(Beginning of Data records)

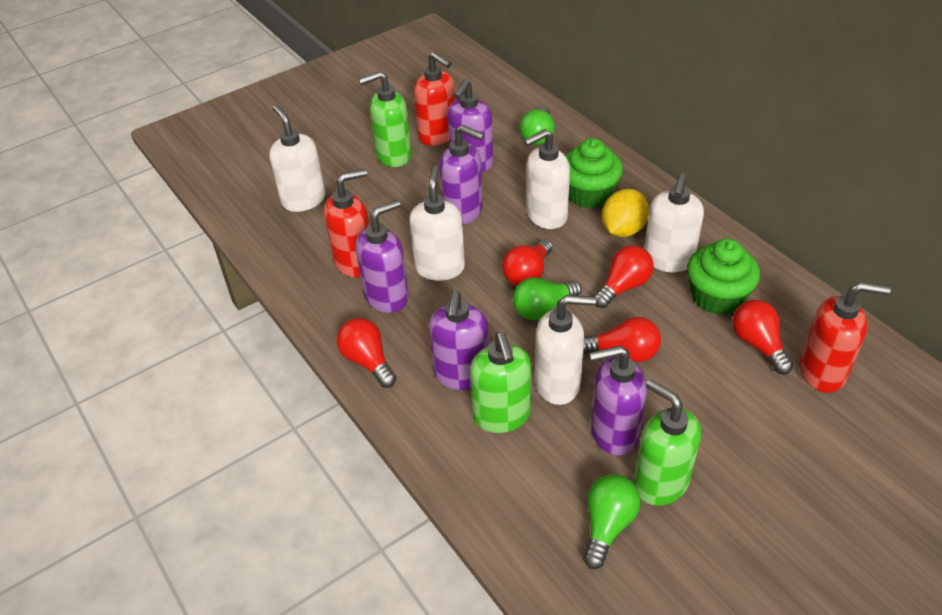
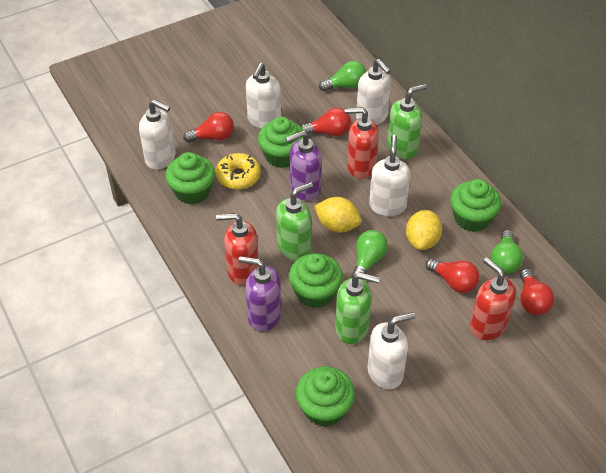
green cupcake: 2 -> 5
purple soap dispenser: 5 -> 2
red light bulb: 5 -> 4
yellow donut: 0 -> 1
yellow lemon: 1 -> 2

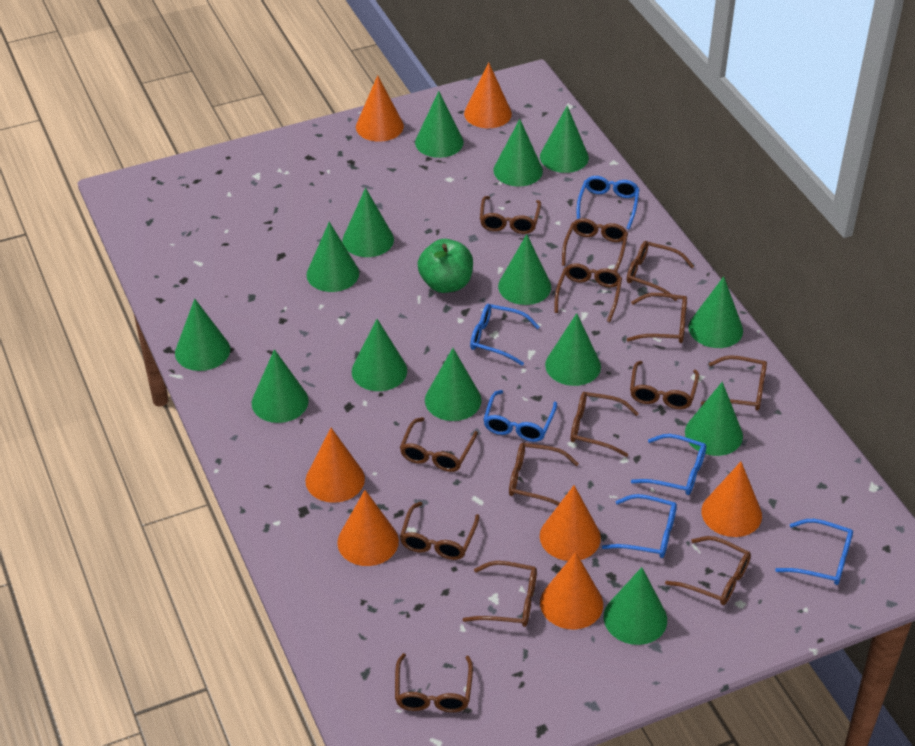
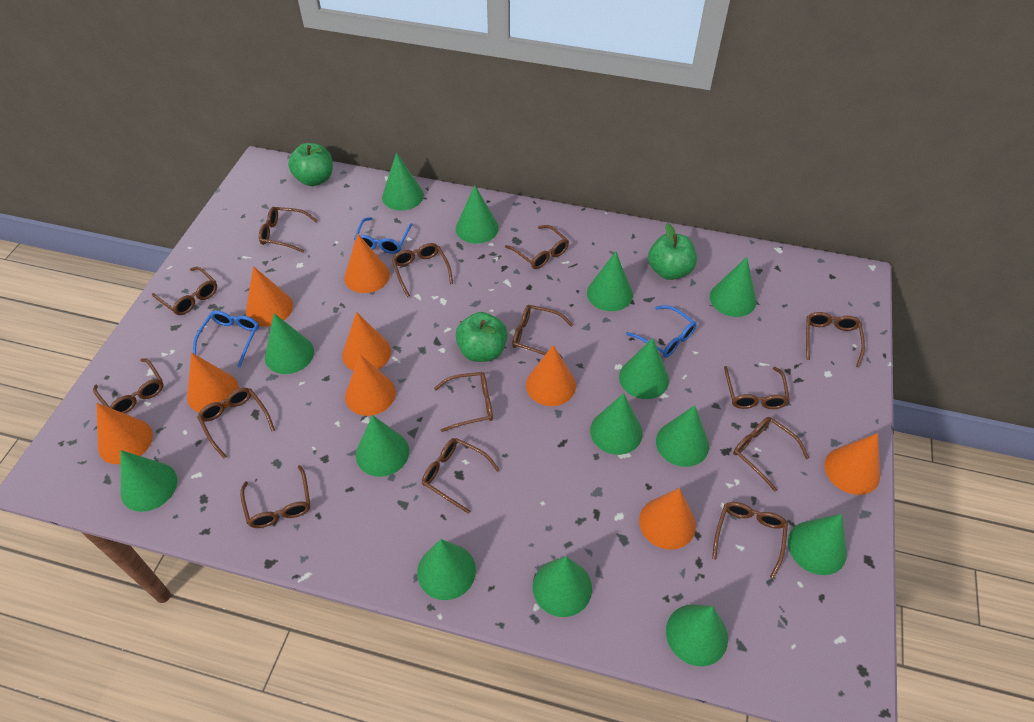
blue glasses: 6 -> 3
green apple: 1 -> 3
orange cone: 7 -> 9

(End of Data records)
(Beginning of Data records)

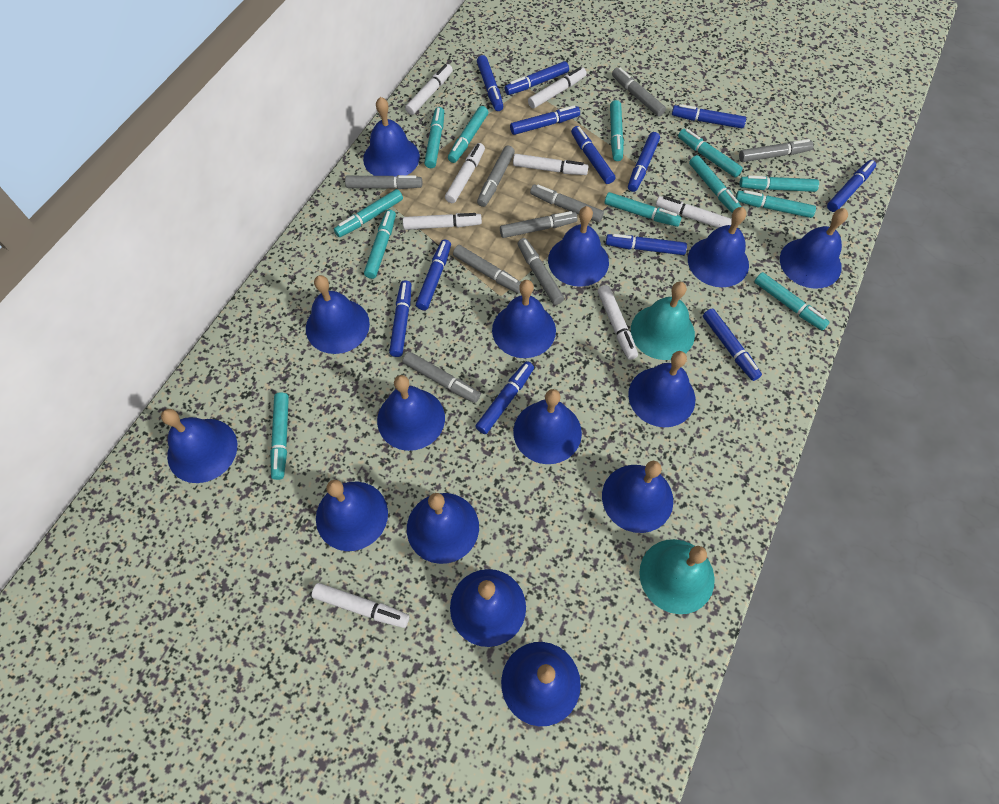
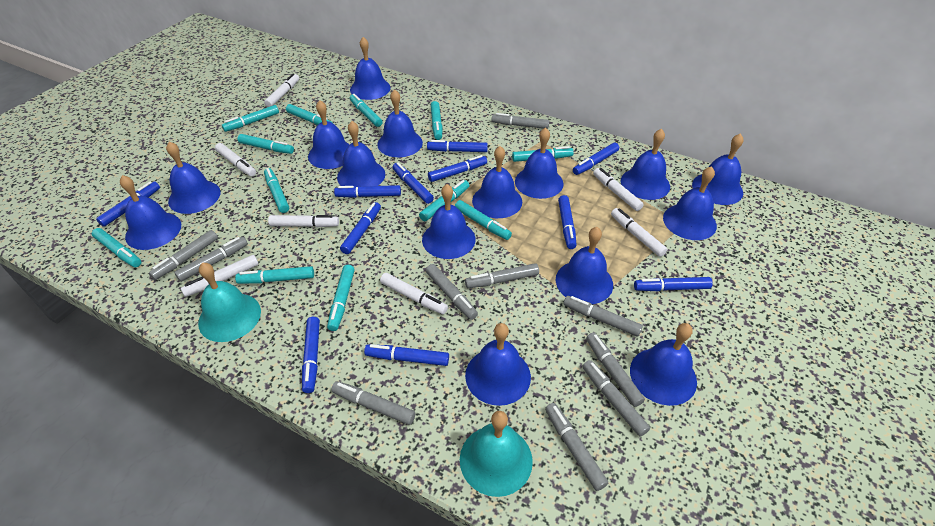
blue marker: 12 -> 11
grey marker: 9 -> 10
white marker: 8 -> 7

(End of Data records)
(Beginning of Data records)

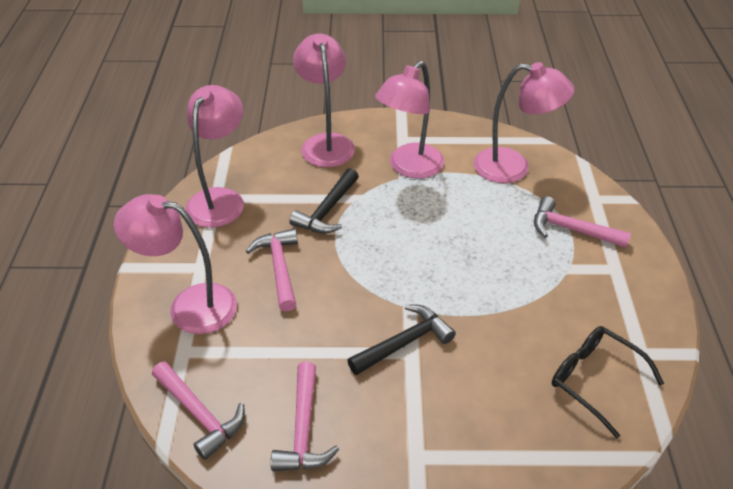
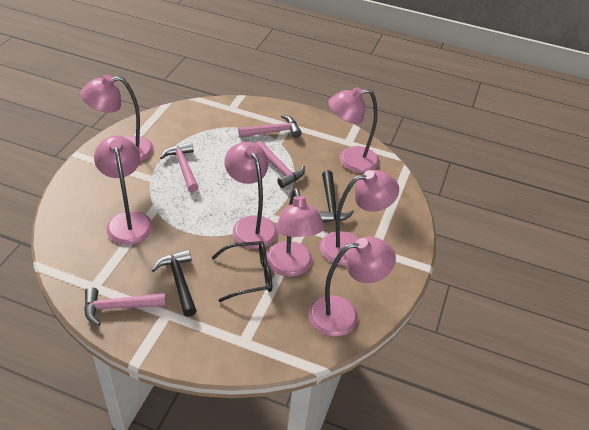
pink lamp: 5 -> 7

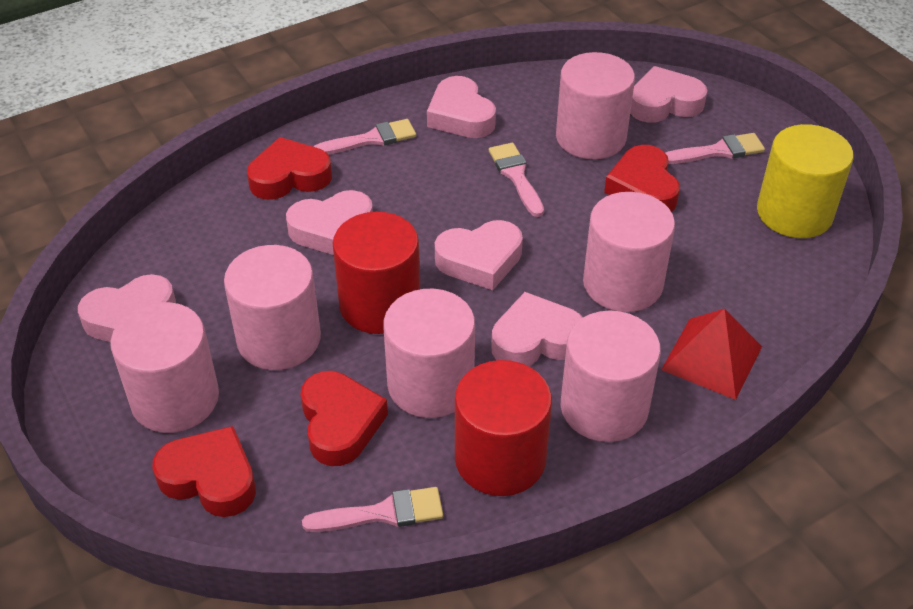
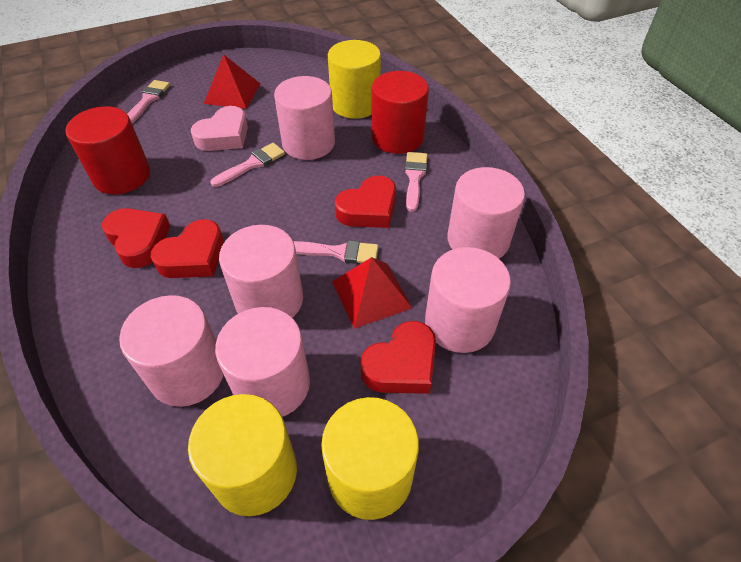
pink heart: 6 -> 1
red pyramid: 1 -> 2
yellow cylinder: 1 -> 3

(End of Data records)

- _Task brief_
Give back the exact lines above, running from the one that has "green cupcake: 2 -> 5" through the one that has "orange cone: 7 -> 9", with nothing added and no pictures.

- _Your solution_
green cupcake: 2 -> 5
purple soap dispenser: 5 -> 2
red light bulb: 5 -> 4
yellow donut: 0 -> 1
yellow lemon: 1 -> 2

blue glasses: 6 -> 3
green apple: 1 -> 3
orange cone: 7 -> 9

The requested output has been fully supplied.